**What you should do:** Take the data below and copy exactly the lines starting at the one with "(71, 262) = (489, 170): purple" and finishing at the one with "(595, 203) = (1043, 592): turquoise", both included.

**Records supplied:**
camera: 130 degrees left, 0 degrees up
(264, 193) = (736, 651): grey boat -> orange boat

--

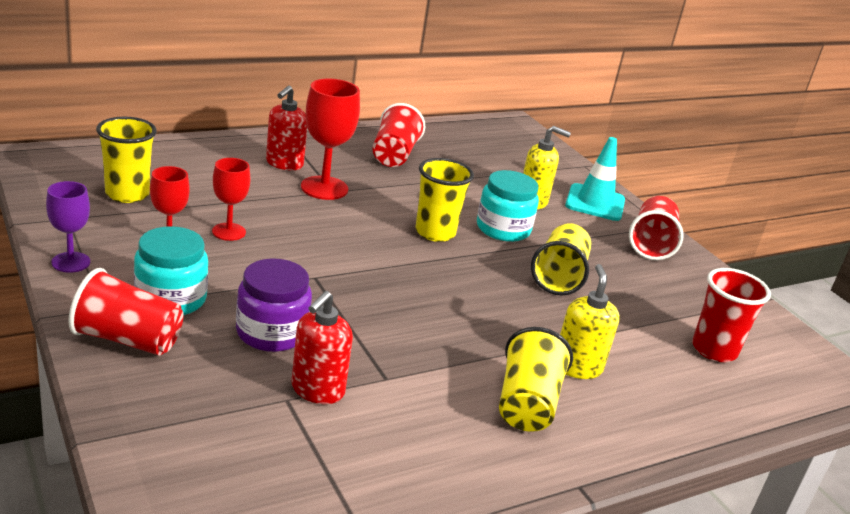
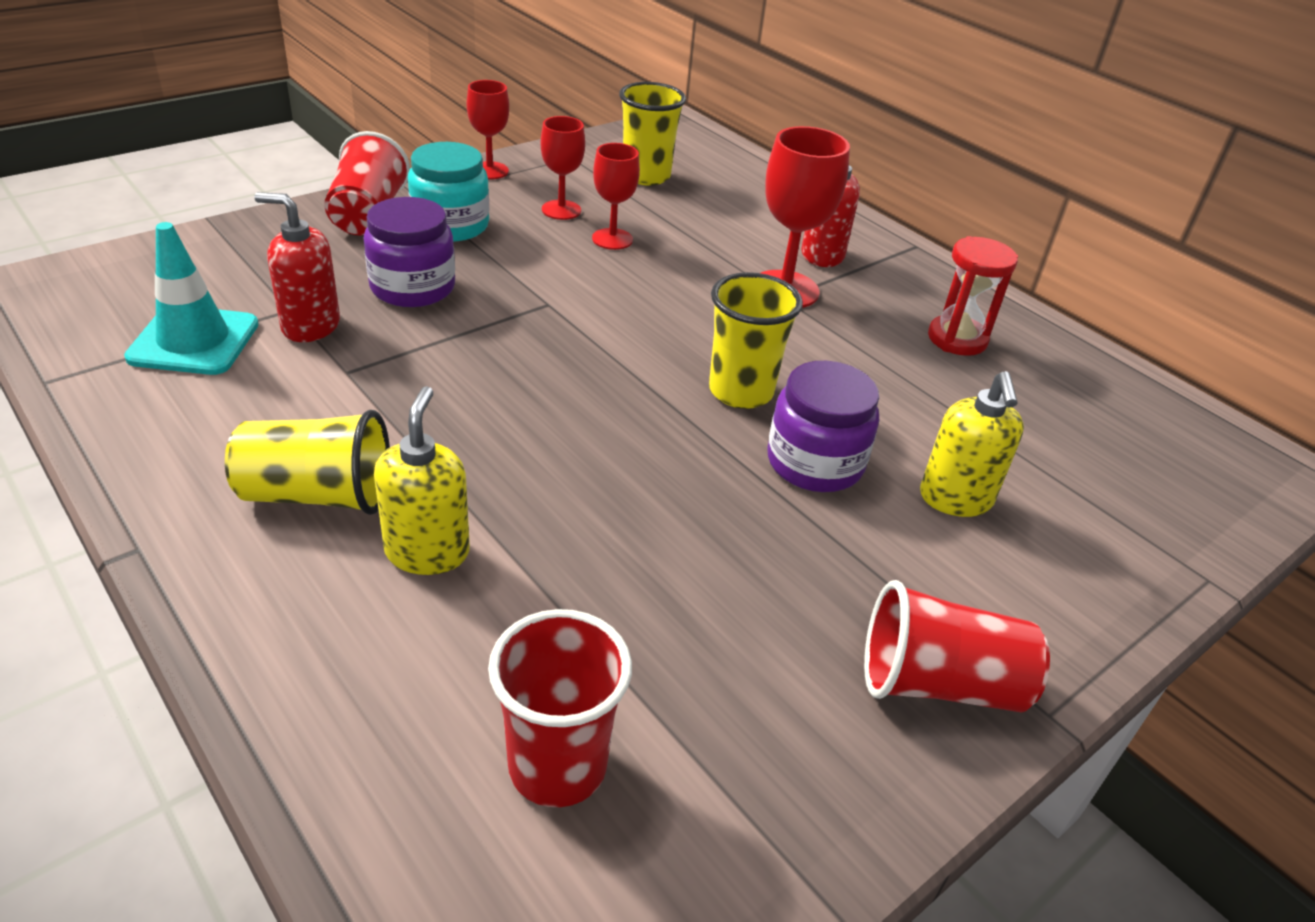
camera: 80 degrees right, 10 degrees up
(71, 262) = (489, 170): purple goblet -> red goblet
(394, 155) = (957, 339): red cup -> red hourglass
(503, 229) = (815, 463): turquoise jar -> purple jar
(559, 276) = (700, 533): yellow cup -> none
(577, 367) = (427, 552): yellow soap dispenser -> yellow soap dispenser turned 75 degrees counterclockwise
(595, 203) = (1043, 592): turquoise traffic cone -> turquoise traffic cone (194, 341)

**Written reply:**
(71, 262) = (489, 170): purple goblet -> red goblet
(394, 155) = (957, 339): red cup -> red hourglass
(503, 229) = (815, 463): turquoise jar -> purple jar
(559, 276) = (700, 533): yellow cup -> none
(577, 367) = (427, 552): yellow soap dispenser -> yellow soap dispenser turned 75 degrees counterclockwise
(595, 203) = (1043, 592): turquoise traffic cone -> turquoise traffic cone (194, 341)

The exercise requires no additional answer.